§ **EXERCISE OBJECTIVE**
Look for the line that has "camera: 100 degrees left, 5 degrees up" in the material below; please repeat it and every line after it, exactly, up to and including the line that has "(484, 244) = (374, 175): green", and nothing else.

§ **RECORDS FOR THE TASK**

--- --- ---

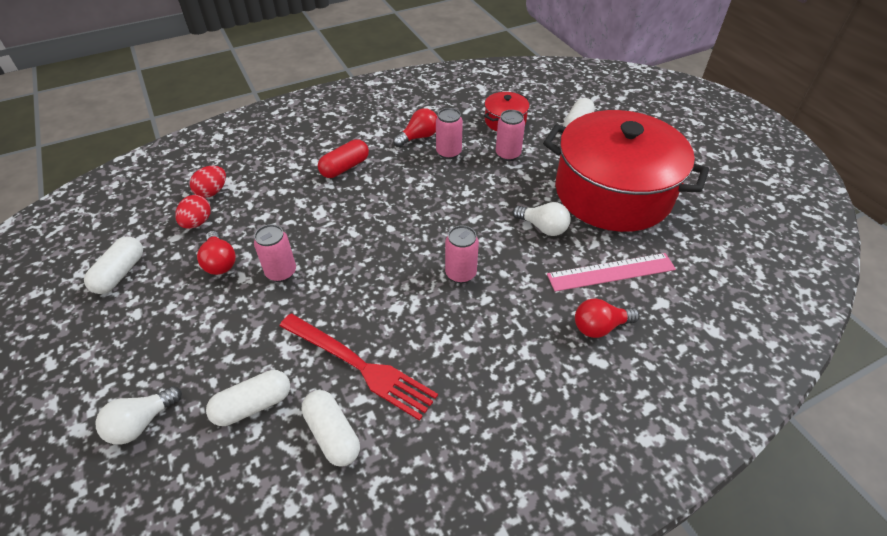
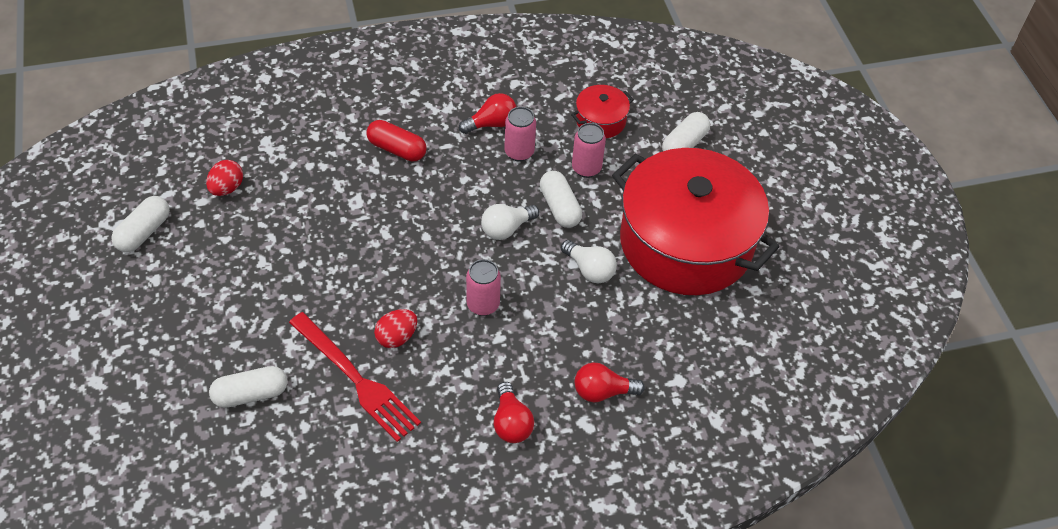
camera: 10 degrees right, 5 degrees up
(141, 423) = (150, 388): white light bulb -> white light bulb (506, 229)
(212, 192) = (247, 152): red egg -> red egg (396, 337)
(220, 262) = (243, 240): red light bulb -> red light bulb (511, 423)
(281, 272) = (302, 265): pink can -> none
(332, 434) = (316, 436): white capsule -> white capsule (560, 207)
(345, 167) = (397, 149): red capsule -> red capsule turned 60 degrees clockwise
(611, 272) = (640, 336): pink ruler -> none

--- --- ---

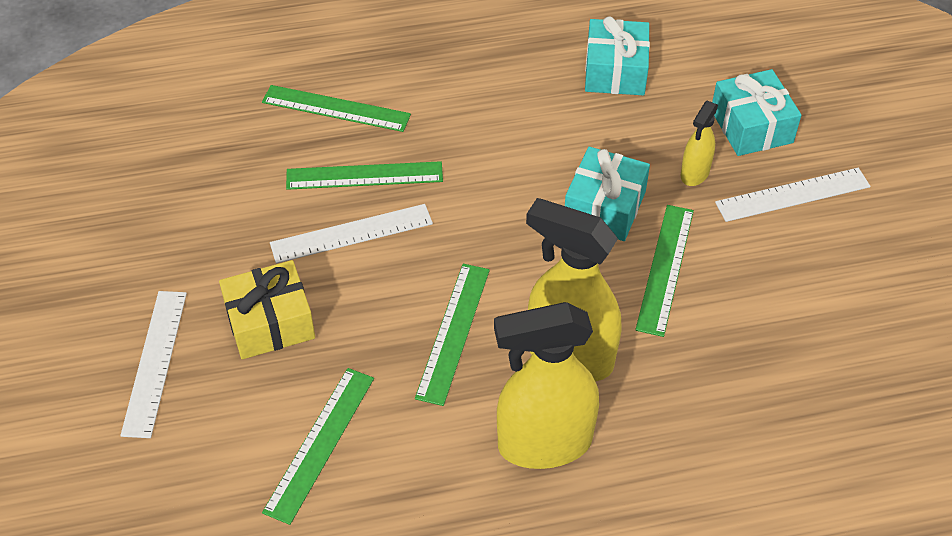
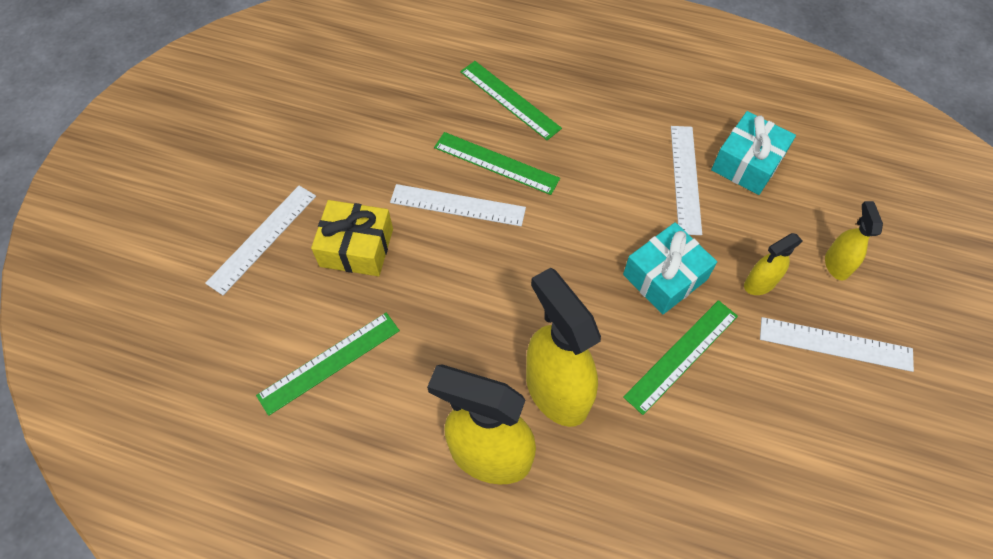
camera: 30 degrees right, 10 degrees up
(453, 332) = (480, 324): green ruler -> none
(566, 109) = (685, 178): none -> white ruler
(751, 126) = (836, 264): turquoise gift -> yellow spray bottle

--- --- ---

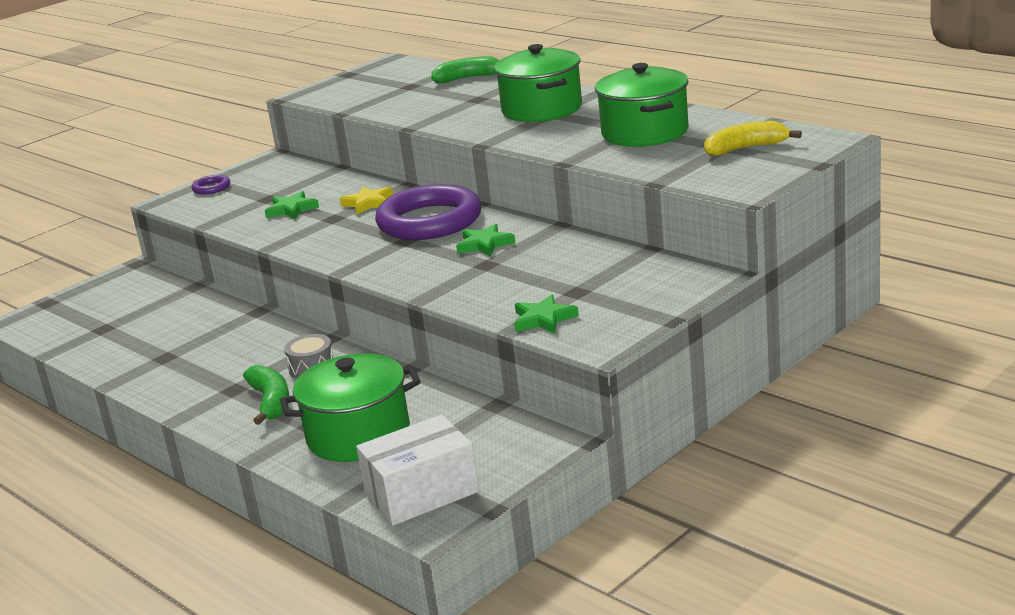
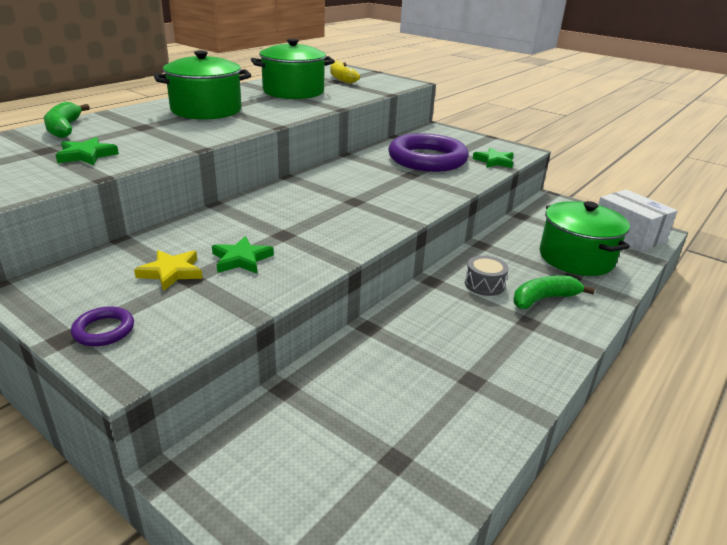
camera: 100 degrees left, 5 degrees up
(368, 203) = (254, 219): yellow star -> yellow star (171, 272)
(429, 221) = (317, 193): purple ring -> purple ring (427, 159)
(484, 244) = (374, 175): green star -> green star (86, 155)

--- --- ---

§ **ANSWER BOX**
camera: 100 degrees left, 5 degrees up
(368, 203) = (254, 219): yellow star -> yellow star (171, 272)
(429, 221) = (317, 193): purple ring -> purple ring (427, 159)
(484, 244) = (374, 175): green star -> green star (86, 155)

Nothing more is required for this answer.